---------- Records for the exercise
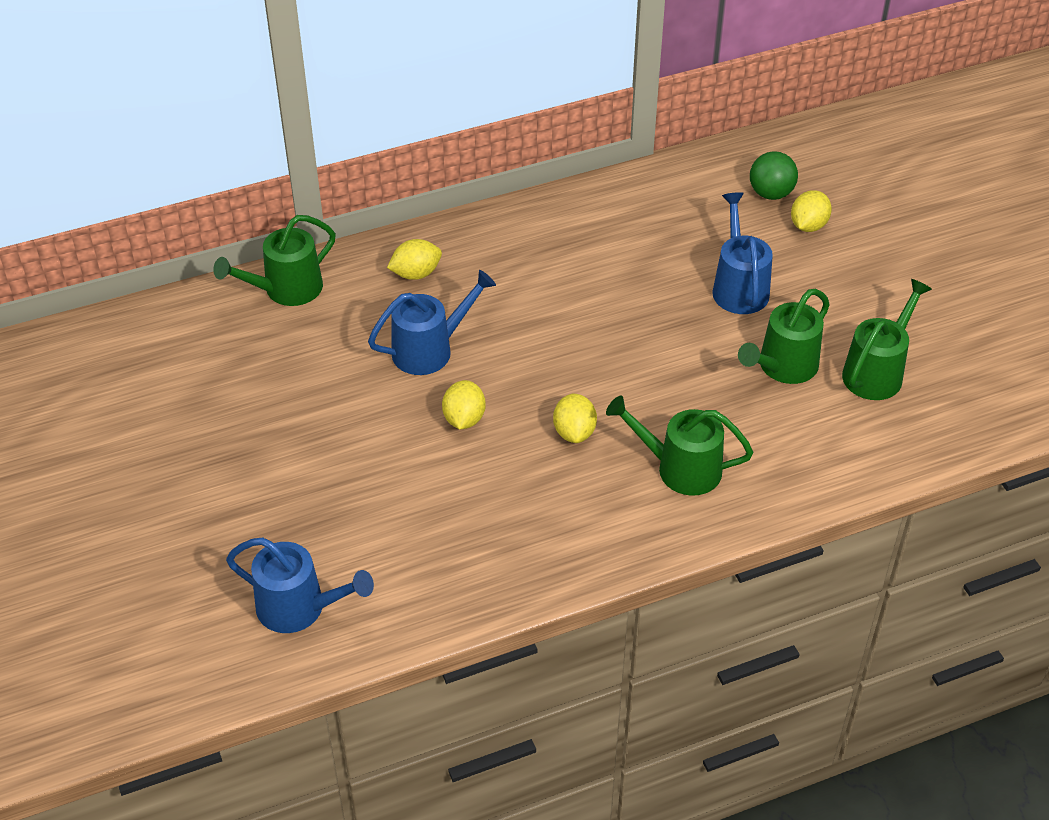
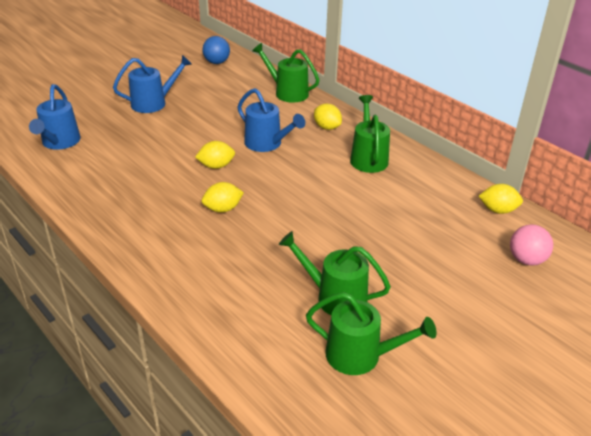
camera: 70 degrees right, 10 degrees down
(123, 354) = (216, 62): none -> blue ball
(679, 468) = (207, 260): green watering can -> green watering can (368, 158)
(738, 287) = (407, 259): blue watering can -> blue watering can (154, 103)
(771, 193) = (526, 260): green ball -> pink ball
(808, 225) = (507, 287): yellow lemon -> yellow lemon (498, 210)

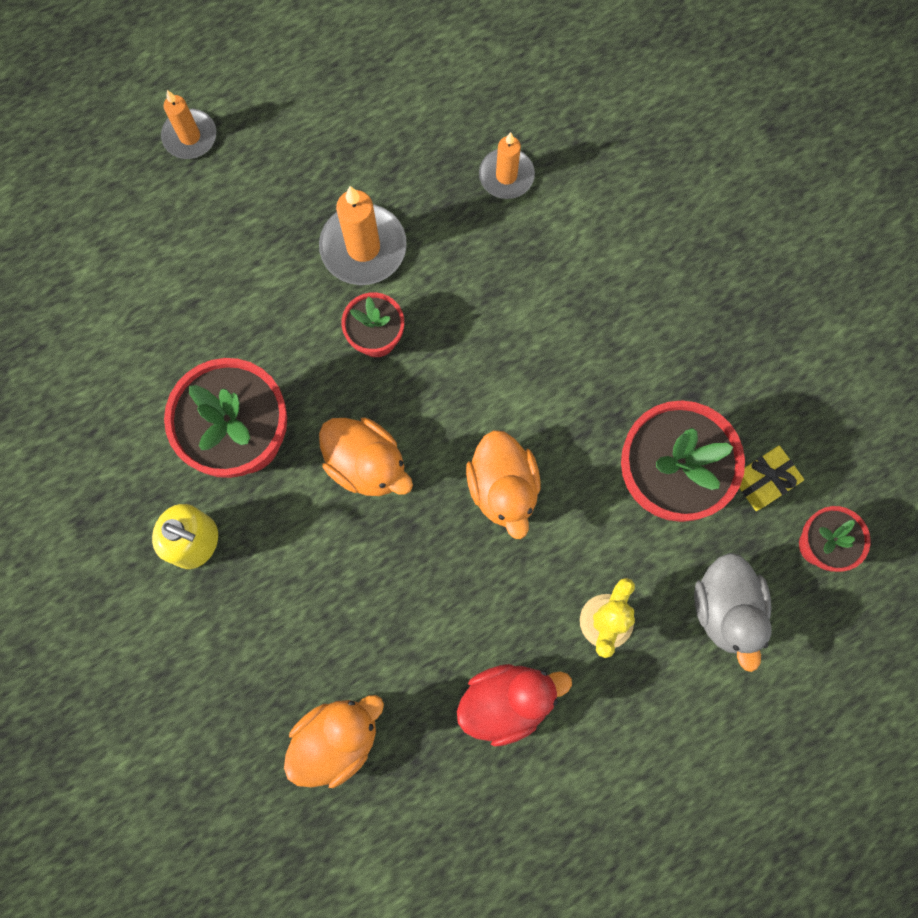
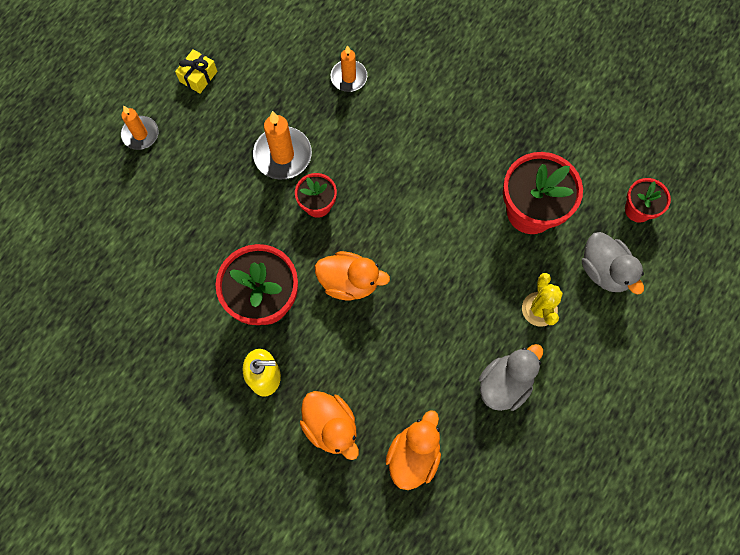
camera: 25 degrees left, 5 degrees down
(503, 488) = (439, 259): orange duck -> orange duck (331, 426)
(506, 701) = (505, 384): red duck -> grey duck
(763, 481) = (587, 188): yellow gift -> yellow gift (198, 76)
--------------------
What the exercise asks => Every line from the one containing "camera: 25 degrees left, 5 degrees down" to the end of the entries must be set down exactly, with none omitted and none added.

Final answer =>
camera: 25 degrees left, 5 degrees down
(503, 488) = (439, 259): orange duck -> orange duck (331, 426)
(506, 701) = (505, 384): red duck -> grey duck
(763, 481) = (587, 188): yellow gift -> yellow gift (198, 76)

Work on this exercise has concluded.